Below is a listing; restate from it, character for character, the lines beginning at the line holding "(467, 344) = (519, 405): red" and ending at the line holding "(264, 300) = (323, 269): brown", both included.

*** Block opens ***

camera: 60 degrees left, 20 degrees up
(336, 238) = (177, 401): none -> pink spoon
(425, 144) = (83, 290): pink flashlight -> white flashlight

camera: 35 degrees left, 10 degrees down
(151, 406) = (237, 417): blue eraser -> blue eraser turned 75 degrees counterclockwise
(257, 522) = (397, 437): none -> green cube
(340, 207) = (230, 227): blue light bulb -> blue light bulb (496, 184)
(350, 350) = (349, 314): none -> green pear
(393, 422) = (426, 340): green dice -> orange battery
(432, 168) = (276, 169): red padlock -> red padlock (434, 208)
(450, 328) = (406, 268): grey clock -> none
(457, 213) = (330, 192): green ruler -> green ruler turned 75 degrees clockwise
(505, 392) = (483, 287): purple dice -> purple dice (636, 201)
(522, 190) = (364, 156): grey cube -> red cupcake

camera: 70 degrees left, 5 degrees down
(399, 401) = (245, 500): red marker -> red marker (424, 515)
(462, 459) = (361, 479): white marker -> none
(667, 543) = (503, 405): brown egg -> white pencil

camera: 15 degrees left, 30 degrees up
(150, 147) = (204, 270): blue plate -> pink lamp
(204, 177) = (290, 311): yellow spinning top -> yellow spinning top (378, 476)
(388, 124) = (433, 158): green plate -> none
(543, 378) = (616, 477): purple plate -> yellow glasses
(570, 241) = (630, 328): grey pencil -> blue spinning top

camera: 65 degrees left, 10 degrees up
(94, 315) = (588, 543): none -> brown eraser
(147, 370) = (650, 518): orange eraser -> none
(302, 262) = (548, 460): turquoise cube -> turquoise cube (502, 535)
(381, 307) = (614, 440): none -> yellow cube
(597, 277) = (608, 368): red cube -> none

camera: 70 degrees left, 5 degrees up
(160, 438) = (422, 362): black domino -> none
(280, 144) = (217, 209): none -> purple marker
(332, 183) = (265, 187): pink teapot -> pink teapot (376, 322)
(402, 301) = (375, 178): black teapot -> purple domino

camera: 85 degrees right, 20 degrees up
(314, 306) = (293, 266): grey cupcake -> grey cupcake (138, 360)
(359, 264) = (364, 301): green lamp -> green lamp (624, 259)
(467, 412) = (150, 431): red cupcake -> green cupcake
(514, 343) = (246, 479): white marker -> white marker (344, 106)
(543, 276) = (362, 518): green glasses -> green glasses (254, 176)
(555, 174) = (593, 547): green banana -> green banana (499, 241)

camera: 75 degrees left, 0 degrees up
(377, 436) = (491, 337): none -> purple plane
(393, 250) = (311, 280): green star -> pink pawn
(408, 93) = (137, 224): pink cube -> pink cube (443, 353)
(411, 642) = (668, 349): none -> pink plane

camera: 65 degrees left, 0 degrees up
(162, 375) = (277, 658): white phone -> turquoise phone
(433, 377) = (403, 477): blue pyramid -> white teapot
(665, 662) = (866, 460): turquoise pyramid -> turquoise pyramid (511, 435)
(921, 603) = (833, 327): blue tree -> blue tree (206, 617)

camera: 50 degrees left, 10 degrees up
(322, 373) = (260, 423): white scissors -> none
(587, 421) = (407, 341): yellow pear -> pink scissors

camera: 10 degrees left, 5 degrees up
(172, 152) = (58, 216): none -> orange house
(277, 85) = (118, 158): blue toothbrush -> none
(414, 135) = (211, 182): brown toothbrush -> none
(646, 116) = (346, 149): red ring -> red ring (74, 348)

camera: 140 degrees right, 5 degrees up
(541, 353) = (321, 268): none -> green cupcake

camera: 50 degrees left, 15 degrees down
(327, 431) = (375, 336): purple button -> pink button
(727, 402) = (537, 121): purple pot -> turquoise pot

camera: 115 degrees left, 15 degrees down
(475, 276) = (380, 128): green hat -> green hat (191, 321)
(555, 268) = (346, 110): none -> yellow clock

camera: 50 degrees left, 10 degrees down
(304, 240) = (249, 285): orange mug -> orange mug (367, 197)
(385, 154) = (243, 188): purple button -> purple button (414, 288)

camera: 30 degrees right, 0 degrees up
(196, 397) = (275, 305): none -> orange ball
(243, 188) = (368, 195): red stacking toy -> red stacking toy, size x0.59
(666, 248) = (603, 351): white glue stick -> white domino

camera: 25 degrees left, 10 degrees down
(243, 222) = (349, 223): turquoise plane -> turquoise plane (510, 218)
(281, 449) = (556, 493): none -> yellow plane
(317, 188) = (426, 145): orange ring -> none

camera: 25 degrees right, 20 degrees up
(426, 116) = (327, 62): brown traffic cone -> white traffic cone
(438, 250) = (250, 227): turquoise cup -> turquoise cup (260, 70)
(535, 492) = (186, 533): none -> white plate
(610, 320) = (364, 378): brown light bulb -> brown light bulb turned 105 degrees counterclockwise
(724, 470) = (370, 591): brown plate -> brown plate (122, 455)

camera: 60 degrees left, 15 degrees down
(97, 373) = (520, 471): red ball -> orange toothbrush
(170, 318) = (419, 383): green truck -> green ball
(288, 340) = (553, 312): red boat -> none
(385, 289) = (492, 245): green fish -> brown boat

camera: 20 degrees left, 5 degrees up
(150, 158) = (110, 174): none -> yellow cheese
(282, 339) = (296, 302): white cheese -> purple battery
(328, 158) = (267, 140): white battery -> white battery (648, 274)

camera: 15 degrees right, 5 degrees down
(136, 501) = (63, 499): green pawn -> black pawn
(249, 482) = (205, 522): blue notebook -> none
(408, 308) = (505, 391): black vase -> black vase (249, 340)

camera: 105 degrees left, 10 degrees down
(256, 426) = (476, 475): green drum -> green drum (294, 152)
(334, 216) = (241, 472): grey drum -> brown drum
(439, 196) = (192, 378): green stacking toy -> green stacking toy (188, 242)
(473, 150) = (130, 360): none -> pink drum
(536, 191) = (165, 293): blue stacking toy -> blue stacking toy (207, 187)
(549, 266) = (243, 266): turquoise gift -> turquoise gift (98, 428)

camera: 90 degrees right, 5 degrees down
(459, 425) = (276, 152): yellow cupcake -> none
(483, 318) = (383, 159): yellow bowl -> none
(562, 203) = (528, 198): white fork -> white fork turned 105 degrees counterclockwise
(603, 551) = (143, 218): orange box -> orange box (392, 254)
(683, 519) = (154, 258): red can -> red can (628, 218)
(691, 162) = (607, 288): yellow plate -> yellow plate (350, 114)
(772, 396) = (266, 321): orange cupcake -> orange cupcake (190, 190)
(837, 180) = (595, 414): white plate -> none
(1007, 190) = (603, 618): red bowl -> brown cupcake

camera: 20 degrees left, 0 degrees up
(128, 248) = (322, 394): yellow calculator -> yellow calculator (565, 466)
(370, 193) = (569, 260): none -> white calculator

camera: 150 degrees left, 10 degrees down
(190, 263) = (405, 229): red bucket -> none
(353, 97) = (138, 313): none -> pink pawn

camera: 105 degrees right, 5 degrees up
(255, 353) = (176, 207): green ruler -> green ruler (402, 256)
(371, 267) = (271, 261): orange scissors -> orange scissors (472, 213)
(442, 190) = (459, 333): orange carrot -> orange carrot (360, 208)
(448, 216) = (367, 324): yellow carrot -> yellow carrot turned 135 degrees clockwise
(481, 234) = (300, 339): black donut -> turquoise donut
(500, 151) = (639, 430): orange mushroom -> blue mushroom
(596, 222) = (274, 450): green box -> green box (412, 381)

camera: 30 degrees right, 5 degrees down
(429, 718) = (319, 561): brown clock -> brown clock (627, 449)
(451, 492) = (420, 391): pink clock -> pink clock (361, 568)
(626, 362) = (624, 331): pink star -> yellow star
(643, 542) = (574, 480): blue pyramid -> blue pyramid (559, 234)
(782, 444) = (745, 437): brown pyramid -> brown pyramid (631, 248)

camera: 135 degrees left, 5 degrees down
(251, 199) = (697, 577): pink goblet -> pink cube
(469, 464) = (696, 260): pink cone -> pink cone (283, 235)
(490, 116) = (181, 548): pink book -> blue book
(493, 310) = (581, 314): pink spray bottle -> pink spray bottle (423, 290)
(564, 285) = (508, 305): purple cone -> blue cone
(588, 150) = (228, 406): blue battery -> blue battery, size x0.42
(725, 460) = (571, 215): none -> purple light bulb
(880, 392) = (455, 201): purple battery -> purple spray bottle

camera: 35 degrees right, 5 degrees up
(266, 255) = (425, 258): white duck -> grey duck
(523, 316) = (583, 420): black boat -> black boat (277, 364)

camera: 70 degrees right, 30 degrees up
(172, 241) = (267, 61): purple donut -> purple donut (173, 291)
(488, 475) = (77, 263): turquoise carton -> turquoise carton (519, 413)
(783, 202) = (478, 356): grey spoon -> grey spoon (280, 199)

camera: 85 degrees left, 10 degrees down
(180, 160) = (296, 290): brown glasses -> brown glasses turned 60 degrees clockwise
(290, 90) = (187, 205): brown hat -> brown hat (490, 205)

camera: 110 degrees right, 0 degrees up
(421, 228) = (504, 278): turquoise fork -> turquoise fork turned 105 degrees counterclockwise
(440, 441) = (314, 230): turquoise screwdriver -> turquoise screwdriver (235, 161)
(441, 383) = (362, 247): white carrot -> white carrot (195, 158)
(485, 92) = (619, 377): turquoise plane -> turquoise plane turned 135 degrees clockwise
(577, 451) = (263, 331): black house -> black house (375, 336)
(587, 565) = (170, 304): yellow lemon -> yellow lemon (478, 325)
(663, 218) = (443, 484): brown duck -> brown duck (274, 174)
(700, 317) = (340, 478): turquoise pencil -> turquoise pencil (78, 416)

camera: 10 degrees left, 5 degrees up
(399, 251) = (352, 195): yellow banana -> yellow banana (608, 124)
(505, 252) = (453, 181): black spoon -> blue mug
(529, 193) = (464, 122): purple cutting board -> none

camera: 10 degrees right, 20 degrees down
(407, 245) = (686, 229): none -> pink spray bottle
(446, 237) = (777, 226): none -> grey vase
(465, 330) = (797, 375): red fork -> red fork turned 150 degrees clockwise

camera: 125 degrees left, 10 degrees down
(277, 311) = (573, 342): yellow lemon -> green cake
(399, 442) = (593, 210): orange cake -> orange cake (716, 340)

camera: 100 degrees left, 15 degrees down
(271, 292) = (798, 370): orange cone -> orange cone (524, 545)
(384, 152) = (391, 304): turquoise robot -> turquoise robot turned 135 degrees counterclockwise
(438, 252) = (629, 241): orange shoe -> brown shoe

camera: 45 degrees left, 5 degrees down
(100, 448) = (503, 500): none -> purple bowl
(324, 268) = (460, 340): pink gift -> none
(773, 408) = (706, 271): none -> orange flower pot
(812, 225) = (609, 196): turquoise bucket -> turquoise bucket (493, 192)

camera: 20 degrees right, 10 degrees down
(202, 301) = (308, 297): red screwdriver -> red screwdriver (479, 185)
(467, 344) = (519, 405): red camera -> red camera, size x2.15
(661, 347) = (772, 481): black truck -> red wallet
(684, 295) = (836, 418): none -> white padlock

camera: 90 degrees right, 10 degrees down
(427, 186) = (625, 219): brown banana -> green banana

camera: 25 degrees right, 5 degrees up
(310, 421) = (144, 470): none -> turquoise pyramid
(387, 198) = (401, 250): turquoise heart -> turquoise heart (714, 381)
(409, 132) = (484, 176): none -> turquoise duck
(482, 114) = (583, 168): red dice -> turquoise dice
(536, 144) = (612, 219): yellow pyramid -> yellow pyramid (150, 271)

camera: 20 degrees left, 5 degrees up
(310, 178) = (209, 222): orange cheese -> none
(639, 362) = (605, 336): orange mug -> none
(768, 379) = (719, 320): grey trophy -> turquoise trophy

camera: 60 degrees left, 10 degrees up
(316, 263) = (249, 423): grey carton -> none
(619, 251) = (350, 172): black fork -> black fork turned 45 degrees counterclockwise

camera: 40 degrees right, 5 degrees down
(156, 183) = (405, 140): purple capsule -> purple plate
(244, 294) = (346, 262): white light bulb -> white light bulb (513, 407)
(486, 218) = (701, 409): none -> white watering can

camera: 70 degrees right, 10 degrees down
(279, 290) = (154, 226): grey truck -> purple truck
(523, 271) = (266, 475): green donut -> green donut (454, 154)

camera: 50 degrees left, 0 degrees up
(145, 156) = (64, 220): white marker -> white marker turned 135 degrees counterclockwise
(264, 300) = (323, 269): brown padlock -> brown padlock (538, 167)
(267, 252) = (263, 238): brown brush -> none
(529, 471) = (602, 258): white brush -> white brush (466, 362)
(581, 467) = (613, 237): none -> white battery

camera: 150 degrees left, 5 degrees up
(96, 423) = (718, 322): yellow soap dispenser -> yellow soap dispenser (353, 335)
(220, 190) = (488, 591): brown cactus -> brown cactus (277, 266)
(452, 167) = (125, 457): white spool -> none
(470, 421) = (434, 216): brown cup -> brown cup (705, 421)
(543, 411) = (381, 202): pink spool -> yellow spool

*** Block closes ***

__Exercise result__
(467, 344) = (519, 405): red camera -> red camera, size x2.15
(661, 347) = (772, 481): black truck -> red wallet
(684, 295) = (836, 418): none -> white padlock

camera: 90 degrees right, 10 degrees down
(427, 186) = (625, 219): brown banana -> green banana

camera: 25 degrees right, 5 degrees up
(310, 421) = (144, 470): none -> turquoise pyramid
(387, 198) = (401, 250): turquoise heart -> turquoise heart (714, 381)
(409, 132) = (484, 176): none -> turquoise duck
(482, 114) = (583, 168): red dice -> turquoise dice
(536, 144) = (612, 219): yellow pyramid -> yellow pyramid (150, 271)

camera: 20 degrees left, 5 degrees up
(310, 178) = (209, 222): orange cheese -> none
(639, 362) = (605, 336): orange mug -> none
(768, 379) = (719, 320): grey trophy -> turquoise trophy

camera: 60 degrees left, 10 degrees up
(316, 263) = (249, 423): grey carton -> none
(619, 251) = (350, 172): black fork -> black fork turned 45 degrees counterclockwise

camera: 40 degrees right, 5 degrees down
(156, 183) = (405, 140): purple capsule -> purple plate
(244, 294) = (346, 262): white light bulb -> white light bulb (513, 407)
(486, 218) = (701, 409): none -> white watering can

camera: 70 degrees right, 10 degrees down
(279, 290) = (154, 226): grey truck -> purple truck
(523, 271) = (266, 475): green donut -> green donut (454, 154)

camera: 50 degrees left, 0 degrees up
(145, 156) = (64, 220): white marker -> white marker turned 135 degrees counterclockwise
(264, 300) = (323, 269): brown padlock -> brown padlock (538, 167)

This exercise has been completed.